When you reach the line containing "red brick D8:F8 level 4" in the data below, begin returning lines exactly as written, and stop once the line containing "none -> pink cone J2 level 5" has been returned.

### [Data under study]
'''
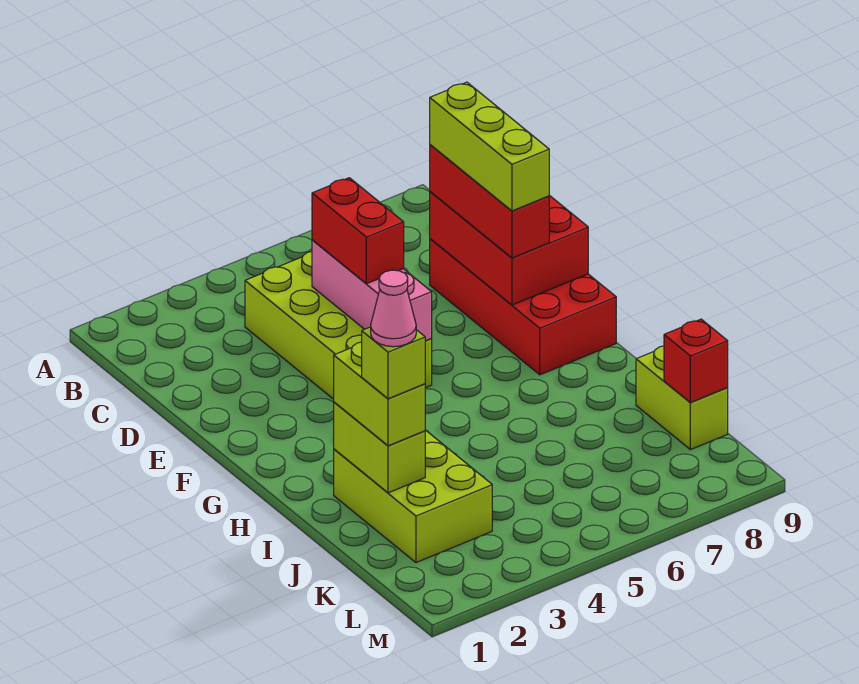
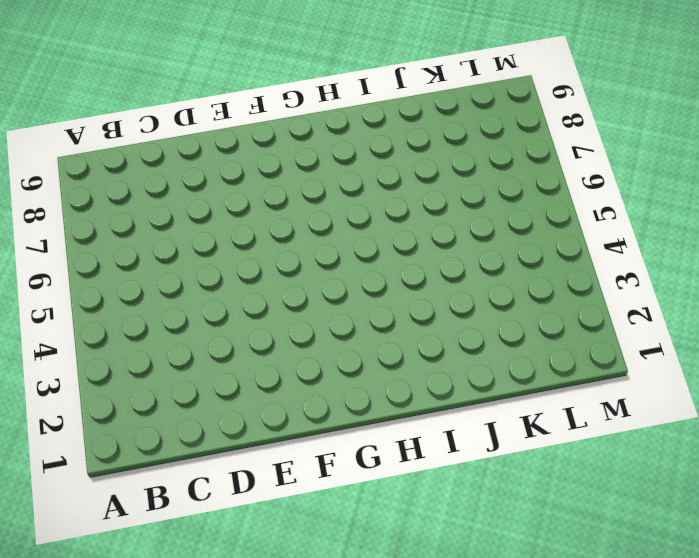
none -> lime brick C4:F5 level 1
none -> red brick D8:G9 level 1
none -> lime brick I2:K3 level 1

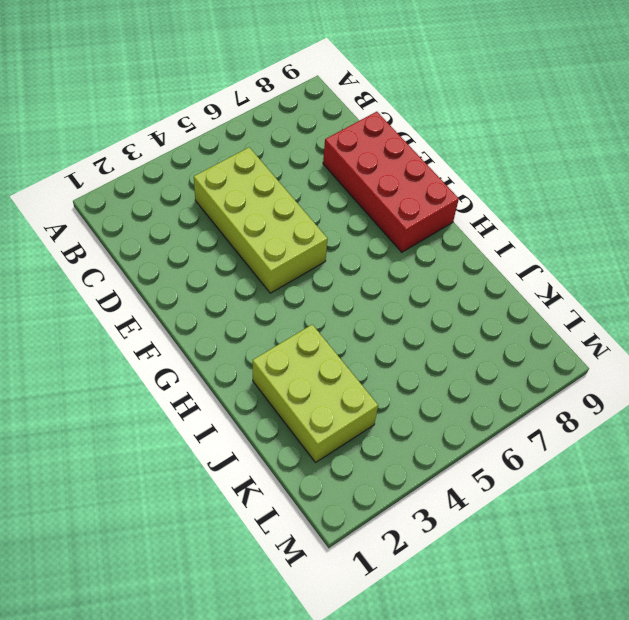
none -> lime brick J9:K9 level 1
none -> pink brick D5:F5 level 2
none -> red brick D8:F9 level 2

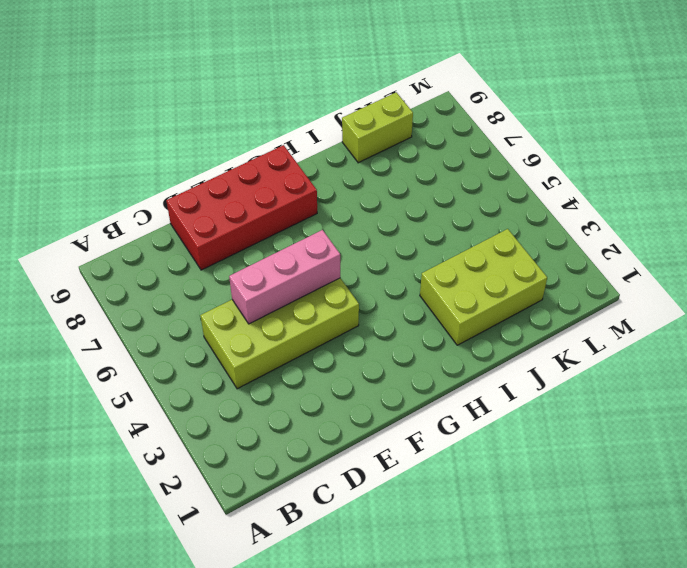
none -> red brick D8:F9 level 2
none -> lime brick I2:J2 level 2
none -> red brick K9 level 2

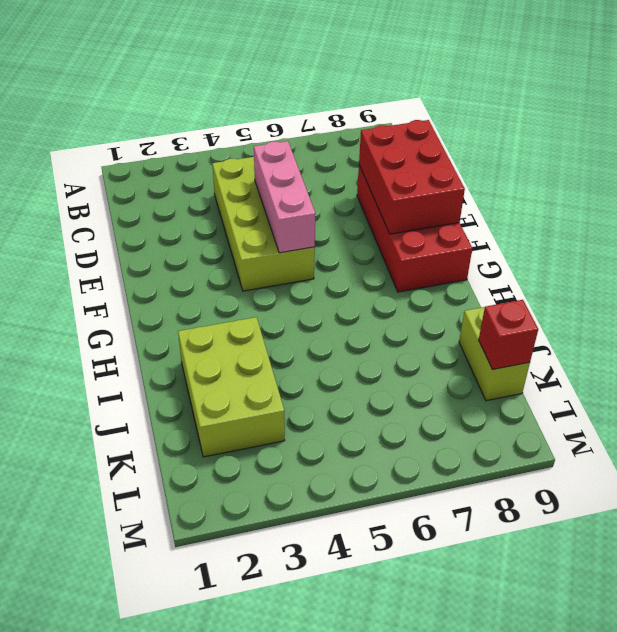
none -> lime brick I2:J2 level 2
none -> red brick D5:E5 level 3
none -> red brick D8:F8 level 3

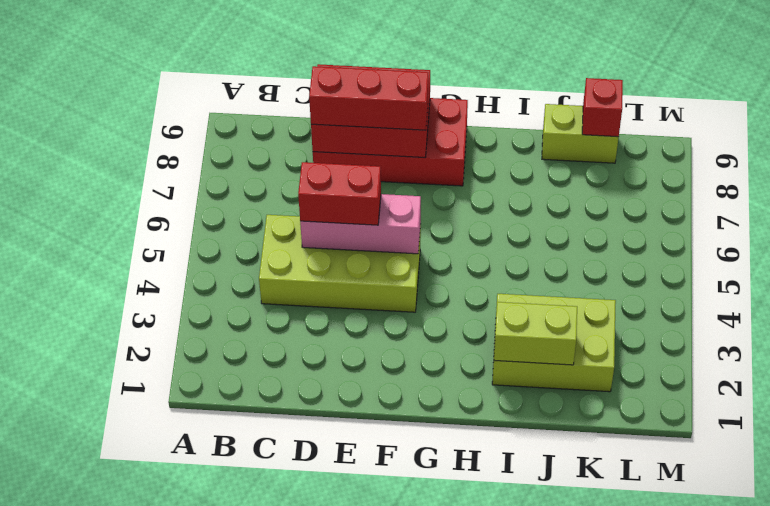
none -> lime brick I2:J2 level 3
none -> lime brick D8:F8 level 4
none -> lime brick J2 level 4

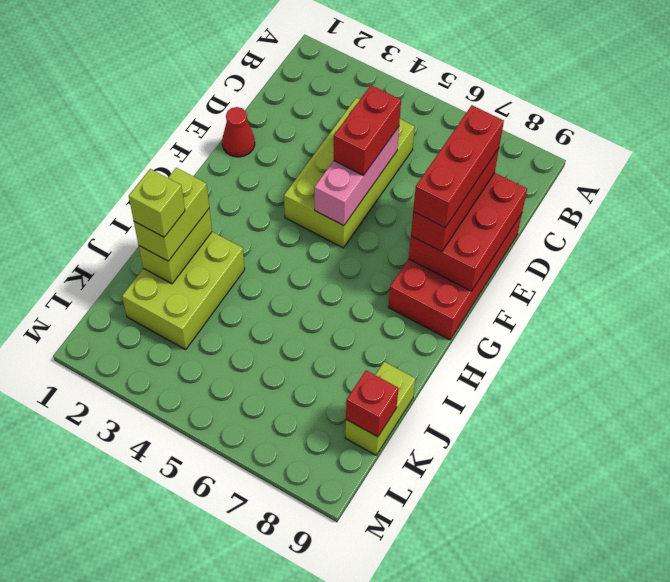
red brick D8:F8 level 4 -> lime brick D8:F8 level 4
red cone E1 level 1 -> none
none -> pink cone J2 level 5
'''
'''
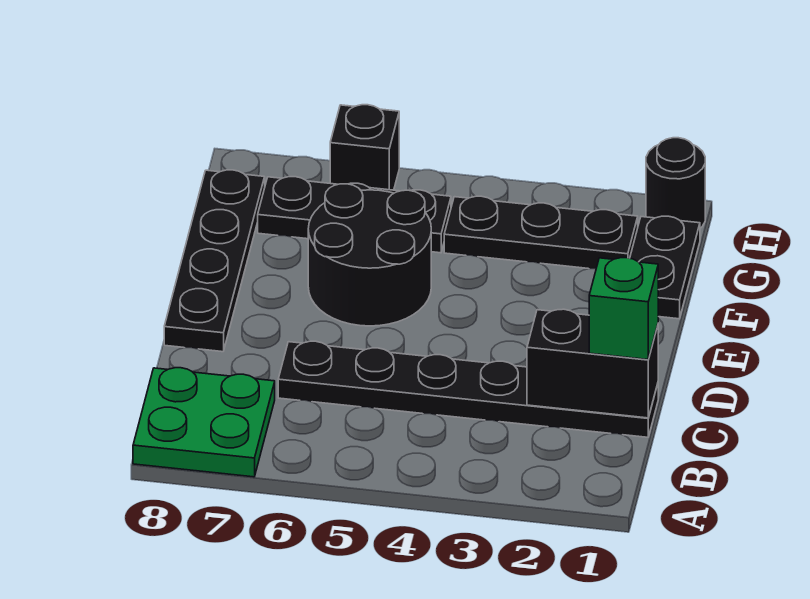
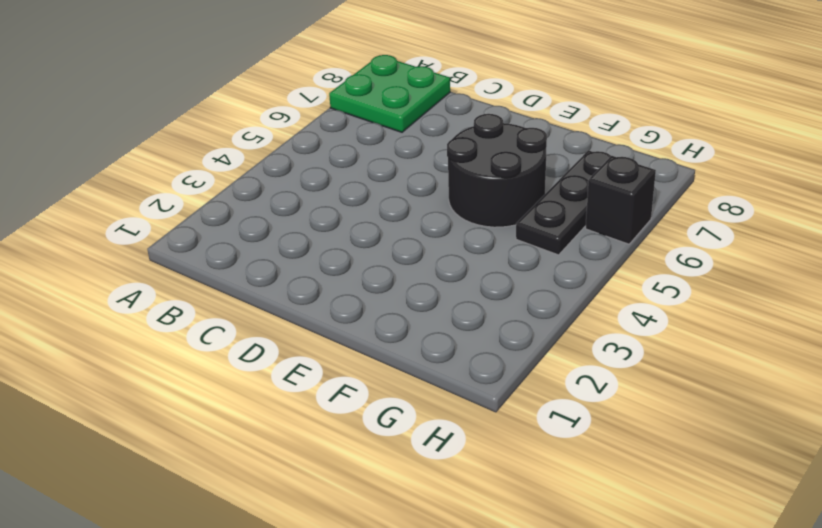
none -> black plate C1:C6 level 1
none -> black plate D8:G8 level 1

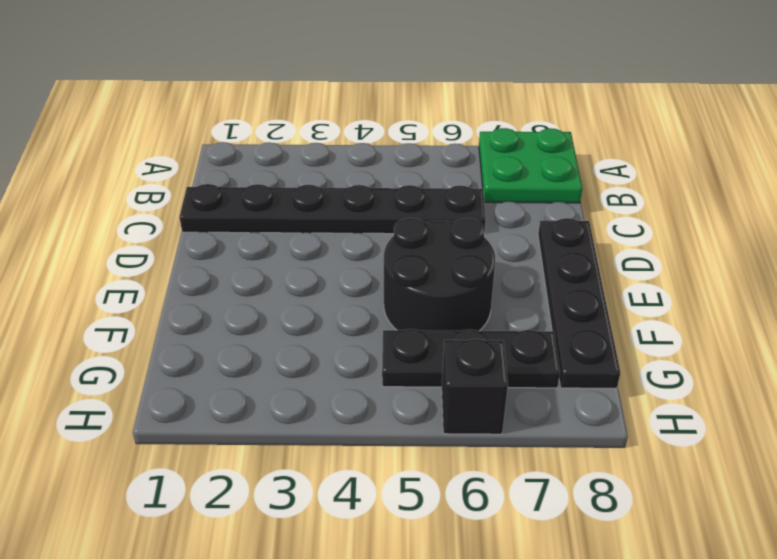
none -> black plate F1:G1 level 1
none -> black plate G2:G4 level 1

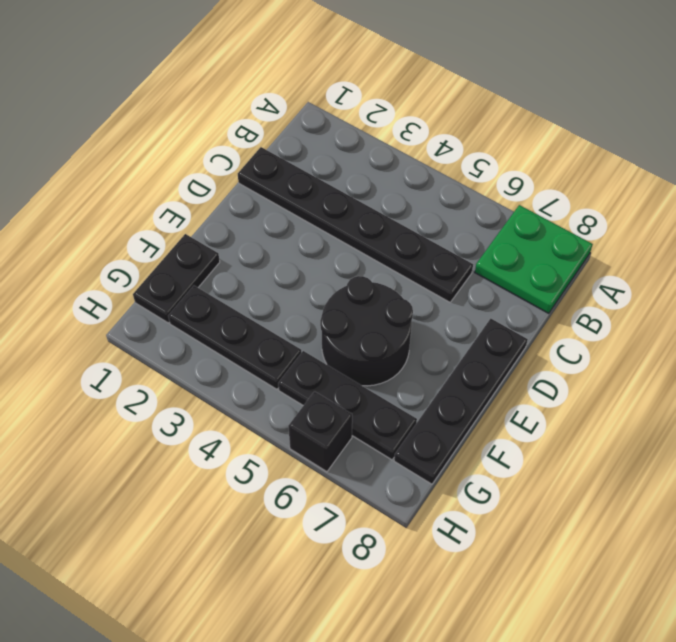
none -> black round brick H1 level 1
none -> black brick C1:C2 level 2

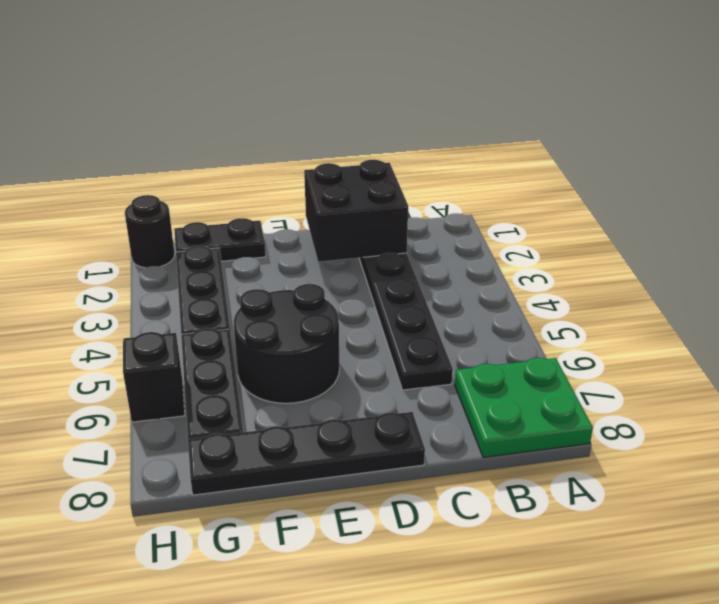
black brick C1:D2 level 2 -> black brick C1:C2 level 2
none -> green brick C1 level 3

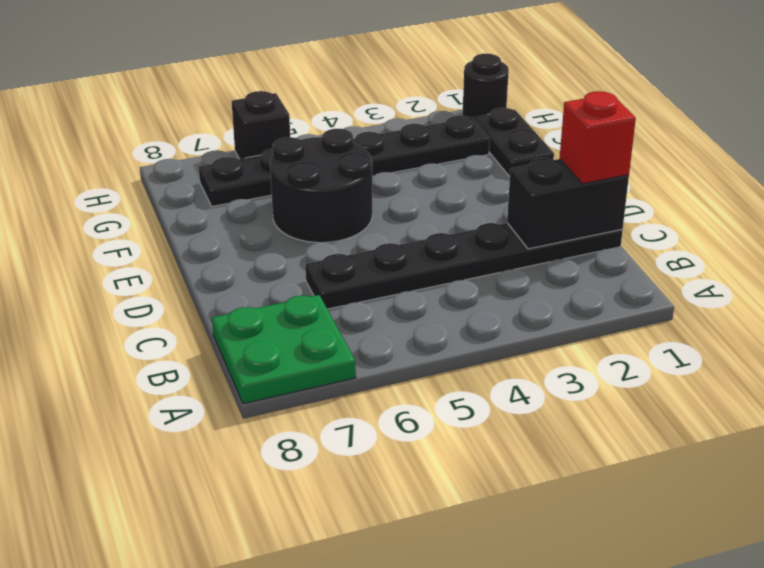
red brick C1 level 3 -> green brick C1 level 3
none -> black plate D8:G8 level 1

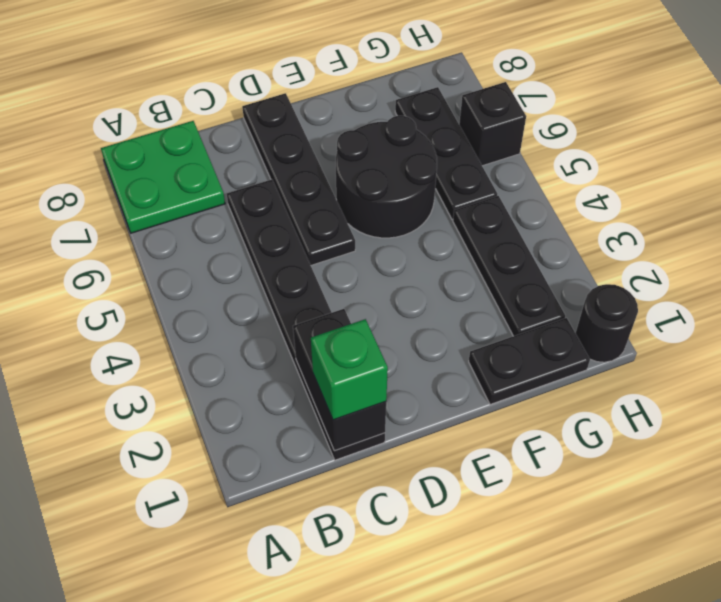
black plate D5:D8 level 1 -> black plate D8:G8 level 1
'''
'''
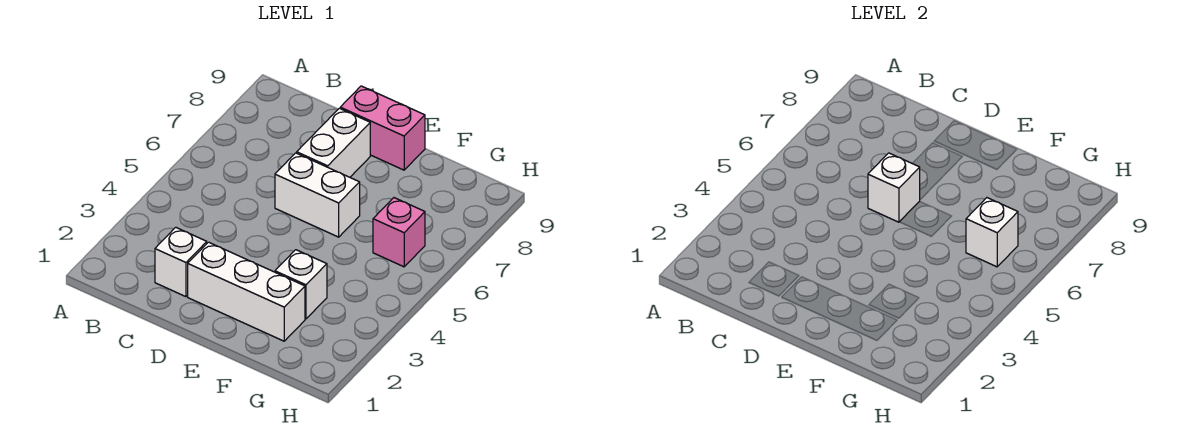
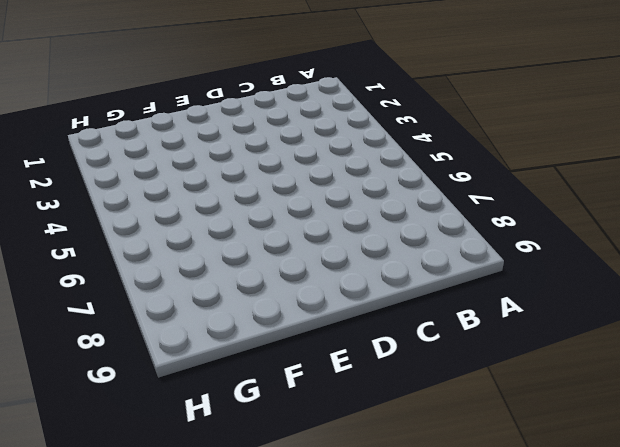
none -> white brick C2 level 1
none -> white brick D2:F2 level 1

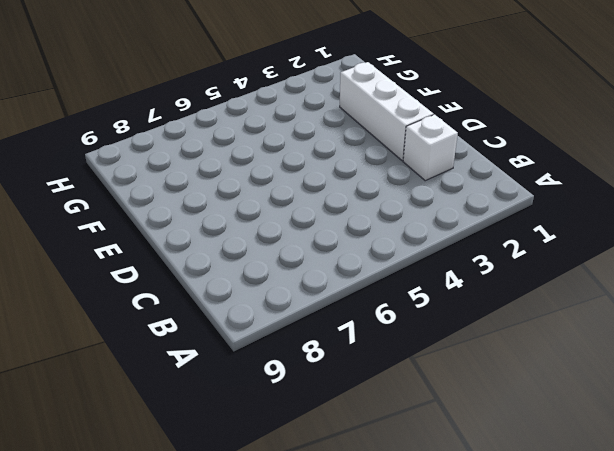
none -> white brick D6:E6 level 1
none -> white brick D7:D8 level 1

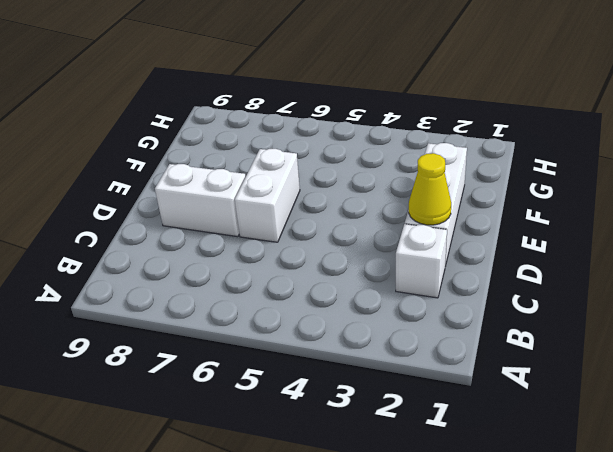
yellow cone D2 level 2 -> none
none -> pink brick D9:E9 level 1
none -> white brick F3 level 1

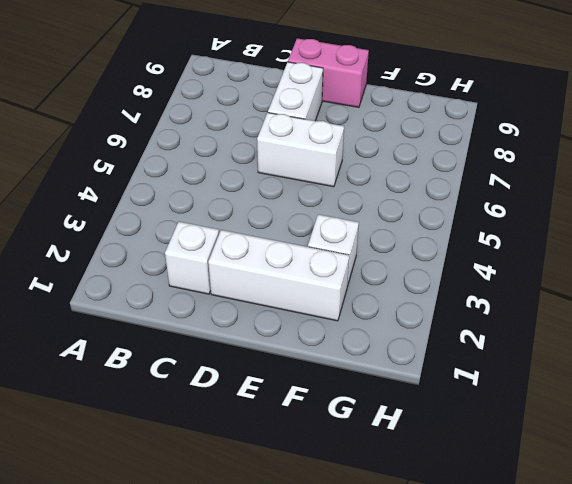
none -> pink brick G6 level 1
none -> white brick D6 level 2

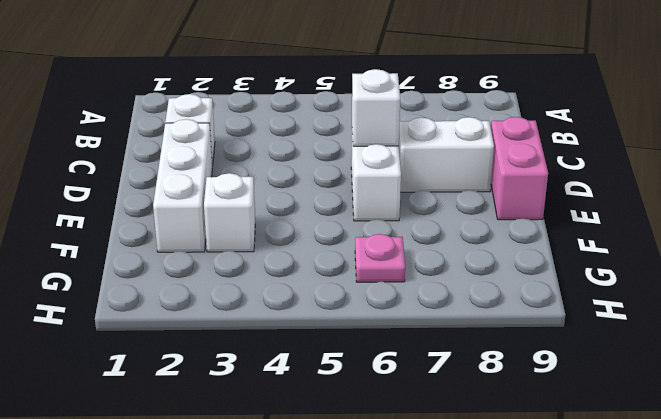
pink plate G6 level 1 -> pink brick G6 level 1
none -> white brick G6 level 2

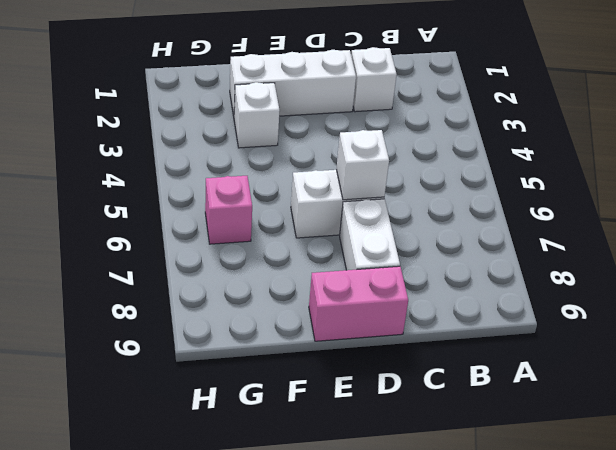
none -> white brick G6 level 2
'''
### [Answer to this problem]
red brick D8:F8 level 4 -> lime brick D8:F8 level 4
red cone E1 level 1 -> none
none -> pink cone J2 level 5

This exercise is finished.